- [EXERCISE DESCRIPTION]
Retype, exactly as they appear below, the lines between the line holding "building: [317,88,430,209] -> none" and the line holding "building: [42,376,121,472] -> none", both ends included.

- [DATASET ENTRIES]
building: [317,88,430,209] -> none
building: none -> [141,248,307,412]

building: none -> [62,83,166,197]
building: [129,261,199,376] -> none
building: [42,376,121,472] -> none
...
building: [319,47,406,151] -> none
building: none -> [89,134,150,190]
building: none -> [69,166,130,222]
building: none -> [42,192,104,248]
==
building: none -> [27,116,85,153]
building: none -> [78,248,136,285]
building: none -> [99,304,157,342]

- [SOLUTION TO THE PROBLEM]
building: [317,88,430,209] -> none
building: none -> [141,248,307,412]

building: none -> [62,83,166,197]
building: [129,261,199,376] -> none
building: [42,376,121,472] -> none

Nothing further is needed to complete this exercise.